[Saved data entries]
● ● ●

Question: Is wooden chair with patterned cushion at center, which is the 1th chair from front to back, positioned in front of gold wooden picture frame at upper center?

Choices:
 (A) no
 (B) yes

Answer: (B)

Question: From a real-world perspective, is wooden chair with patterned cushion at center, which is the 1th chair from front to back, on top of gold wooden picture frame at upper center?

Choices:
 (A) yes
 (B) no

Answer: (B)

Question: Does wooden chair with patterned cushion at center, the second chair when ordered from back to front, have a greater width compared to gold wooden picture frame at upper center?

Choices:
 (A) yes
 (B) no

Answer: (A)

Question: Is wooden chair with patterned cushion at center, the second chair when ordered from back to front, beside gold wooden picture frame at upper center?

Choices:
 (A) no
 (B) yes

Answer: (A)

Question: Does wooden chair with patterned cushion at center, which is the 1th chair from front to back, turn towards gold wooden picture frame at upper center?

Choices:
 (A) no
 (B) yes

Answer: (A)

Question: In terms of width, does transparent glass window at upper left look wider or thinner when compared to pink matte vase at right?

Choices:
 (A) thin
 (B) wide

● ● ●

(EXERCISE REQUIREMENTS) How many lines of the entries above contain the string "from"? Case counts, so give only the number.

(WRITTEN RESPONSE) 5